Your assignment =>
Give back only the lines in the records below from the one with "pink brick K3" to the one with "pink tile D2:D3", both inclusive, word for word.

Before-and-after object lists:
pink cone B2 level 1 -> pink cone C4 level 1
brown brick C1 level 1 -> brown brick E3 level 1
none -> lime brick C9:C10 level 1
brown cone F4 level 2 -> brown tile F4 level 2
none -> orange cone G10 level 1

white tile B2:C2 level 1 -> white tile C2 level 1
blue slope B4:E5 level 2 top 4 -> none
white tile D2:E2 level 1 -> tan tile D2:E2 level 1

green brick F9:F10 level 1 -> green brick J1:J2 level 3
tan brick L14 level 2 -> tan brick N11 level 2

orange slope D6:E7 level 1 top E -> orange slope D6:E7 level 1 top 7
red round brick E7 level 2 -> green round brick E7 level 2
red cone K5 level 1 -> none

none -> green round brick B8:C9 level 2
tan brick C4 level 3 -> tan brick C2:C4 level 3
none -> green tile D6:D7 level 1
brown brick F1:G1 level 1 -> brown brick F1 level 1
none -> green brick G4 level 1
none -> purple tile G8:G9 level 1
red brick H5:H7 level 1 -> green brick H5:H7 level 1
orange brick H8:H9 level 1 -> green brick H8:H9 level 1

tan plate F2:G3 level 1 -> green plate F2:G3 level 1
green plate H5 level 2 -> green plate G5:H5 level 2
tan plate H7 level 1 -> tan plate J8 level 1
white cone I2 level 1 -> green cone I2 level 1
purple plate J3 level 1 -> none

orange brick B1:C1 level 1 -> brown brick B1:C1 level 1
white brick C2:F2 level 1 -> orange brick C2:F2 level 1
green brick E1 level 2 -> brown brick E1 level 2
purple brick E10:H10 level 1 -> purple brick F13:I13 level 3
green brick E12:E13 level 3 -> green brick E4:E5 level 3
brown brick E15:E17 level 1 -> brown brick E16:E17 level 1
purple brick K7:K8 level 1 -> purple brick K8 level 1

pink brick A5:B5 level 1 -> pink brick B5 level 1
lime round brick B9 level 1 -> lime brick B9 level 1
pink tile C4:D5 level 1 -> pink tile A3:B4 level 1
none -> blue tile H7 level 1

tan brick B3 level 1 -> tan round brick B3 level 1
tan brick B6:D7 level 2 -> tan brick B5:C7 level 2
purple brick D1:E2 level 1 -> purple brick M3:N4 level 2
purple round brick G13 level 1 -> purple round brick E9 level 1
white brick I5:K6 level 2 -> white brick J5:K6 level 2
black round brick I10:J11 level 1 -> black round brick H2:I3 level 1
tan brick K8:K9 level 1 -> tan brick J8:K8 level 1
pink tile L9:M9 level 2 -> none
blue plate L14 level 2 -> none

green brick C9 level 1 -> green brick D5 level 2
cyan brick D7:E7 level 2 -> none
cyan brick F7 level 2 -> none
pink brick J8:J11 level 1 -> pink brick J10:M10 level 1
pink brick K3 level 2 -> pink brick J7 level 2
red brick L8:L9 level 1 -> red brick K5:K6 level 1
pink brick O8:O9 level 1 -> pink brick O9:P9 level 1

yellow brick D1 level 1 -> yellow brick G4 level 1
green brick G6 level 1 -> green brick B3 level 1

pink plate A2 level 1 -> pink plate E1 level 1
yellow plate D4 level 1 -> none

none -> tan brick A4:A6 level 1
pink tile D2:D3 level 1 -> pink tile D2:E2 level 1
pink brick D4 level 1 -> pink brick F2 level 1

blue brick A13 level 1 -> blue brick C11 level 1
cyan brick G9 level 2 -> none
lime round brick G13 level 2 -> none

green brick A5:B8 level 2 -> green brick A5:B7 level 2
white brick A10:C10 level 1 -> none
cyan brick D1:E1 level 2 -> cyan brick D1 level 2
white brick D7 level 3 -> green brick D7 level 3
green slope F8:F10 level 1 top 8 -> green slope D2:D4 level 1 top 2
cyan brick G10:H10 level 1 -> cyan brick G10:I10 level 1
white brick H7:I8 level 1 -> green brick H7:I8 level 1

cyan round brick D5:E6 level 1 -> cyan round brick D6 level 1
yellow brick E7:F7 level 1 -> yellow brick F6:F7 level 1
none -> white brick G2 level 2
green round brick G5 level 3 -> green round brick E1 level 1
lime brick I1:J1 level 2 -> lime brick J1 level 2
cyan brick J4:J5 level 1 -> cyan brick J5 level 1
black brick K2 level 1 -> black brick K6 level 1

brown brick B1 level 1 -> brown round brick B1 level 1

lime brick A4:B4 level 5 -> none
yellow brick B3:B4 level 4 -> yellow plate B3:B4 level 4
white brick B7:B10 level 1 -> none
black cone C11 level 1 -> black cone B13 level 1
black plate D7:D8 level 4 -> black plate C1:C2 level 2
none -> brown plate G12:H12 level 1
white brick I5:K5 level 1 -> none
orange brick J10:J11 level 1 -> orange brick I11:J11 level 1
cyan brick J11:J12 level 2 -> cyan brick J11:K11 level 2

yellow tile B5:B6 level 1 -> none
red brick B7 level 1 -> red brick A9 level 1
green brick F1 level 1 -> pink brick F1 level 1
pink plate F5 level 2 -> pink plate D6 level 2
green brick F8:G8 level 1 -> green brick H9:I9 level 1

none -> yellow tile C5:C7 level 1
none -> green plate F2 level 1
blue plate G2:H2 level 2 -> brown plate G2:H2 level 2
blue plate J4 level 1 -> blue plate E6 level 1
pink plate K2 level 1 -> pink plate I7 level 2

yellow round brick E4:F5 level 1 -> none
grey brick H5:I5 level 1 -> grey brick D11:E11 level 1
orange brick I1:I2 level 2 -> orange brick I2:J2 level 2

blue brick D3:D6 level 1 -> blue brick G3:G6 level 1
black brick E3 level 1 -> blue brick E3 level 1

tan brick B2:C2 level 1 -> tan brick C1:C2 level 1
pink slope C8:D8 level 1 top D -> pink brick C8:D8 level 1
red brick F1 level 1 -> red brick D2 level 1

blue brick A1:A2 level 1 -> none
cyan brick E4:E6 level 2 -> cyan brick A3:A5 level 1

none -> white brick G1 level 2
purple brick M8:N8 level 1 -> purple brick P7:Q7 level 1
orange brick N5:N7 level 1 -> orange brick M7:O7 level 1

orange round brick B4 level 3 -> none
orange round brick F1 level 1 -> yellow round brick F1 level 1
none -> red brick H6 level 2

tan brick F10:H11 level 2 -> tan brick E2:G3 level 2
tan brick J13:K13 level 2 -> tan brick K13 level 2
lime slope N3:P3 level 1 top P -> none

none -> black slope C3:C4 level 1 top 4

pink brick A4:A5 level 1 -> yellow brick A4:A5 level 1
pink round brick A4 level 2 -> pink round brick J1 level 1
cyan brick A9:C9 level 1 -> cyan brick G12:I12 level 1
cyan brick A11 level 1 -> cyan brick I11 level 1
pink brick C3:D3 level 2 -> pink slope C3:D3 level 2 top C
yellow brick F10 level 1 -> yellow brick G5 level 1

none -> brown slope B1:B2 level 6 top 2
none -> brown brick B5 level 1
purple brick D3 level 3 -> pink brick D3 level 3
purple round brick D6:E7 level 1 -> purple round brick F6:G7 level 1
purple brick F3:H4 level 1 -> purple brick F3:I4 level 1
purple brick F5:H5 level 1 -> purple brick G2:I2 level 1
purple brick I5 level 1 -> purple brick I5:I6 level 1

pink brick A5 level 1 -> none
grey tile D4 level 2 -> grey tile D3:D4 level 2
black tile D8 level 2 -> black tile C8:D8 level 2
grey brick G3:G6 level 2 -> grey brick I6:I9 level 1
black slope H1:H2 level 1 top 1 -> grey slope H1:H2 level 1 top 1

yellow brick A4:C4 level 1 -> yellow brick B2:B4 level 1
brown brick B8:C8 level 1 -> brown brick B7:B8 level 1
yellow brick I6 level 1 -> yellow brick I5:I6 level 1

Answer space =>
pink brick K3 level 2 -> pink brick J7 level 2
red brick L8:L9 level 1 -> red brick K5:K6 level 1
pink brick O8:O9 level 1 -> pink brick O9:P9 level 1

yellow brick D1 level 1 -> yellow brick G4 level 1
green brick G6 level 1 -> green brick B3 level 1

pink plate A2 level 1 -> pink plate E1 level 1
yellow plate D4 level 1 -> none

none -> tan brick A4:A6 level 1
pink tile D2:D3 level 1 -> pink tile D2:E2 level 1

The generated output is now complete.